Dataset items
+ + + + + + +
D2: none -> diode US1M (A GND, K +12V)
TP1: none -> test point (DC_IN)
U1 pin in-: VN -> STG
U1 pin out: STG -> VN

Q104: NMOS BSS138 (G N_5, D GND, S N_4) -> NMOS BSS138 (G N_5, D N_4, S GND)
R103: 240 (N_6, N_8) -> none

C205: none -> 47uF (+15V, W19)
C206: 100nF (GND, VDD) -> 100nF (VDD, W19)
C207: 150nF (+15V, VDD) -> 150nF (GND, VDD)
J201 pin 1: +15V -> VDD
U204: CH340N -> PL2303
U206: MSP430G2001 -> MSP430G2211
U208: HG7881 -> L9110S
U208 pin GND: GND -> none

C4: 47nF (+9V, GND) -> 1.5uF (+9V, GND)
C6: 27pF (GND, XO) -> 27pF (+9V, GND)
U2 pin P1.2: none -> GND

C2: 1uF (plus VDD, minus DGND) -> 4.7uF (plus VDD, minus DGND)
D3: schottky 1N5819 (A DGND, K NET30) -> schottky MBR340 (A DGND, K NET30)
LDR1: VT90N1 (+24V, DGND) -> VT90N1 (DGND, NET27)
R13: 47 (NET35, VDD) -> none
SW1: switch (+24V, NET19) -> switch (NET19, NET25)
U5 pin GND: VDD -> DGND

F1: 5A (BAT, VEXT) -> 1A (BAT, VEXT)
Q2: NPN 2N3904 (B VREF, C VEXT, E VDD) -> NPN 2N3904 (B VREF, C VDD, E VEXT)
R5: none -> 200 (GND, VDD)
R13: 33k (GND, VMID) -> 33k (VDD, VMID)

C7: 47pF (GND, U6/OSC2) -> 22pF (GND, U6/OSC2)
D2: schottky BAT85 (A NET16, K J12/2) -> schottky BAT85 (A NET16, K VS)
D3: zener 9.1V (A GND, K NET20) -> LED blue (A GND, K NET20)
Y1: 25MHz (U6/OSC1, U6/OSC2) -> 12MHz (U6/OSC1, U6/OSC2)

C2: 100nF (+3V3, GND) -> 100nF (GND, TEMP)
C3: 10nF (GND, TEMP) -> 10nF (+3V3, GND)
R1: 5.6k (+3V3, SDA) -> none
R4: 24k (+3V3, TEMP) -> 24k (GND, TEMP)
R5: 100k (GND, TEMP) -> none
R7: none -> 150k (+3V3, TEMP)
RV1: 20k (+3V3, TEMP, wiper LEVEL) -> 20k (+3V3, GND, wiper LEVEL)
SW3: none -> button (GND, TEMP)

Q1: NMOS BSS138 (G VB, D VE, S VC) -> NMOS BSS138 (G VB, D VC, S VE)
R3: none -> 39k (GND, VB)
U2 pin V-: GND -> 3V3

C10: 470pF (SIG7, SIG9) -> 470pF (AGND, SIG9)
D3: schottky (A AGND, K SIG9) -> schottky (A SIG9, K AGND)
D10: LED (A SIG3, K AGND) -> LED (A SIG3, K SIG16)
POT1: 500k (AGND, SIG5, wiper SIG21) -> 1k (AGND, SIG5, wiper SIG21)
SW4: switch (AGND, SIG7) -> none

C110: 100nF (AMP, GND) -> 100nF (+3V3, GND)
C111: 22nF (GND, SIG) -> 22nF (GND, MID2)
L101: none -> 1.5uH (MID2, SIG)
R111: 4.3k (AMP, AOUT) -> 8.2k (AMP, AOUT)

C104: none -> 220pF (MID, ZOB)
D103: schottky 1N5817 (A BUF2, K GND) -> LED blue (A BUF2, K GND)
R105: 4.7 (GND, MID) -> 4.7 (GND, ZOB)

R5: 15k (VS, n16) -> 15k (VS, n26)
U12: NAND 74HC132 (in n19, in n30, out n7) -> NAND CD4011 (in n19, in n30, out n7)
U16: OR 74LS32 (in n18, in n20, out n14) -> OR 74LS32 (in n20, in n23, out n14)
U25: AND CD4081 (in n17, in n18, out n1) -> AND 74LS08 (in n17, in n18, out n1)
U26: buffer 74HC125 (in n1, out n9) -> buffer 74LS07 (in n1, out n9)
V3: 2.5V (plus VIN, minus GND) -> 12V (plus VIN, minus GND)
+ + + + + + +
WHAT NEEDS TO BE DONE: From the entries above, extract only the lines running from the one containing "R4: 24k (+3V3, TEMP) -> 24k (GND, TEMP)" through the one containing "D3: schottky (A", inclusive.

WRITTEN ANSWER:
R4: 24k (+3V3, TEMP) -> 24k (GND, TEMP)
R5: 100k (GND, TEMP) -> none
R7: none -> 150k (+3V3, TEMP)
RV1: 20k (+3V3, TEMP, wiper LEVEL) -> 20k (+3V3, GND, wiper LEVEL)
SW3: none -> button (GND, TEMP)

Q1: NMOS BSS138 (G VB, D VE, S VC) -> NMOS BSS138 (G VB, D VC, S VE)
R3: none -> 39k (GND, VB)
U2 pin V-: GND -> 3V3

C10: 470pF (SIG7, SIG9) -> 470pF (AGND, SIG9)
D3: schottky (A AGND, K SIG9) -> schottky (A SIG9, K AGND)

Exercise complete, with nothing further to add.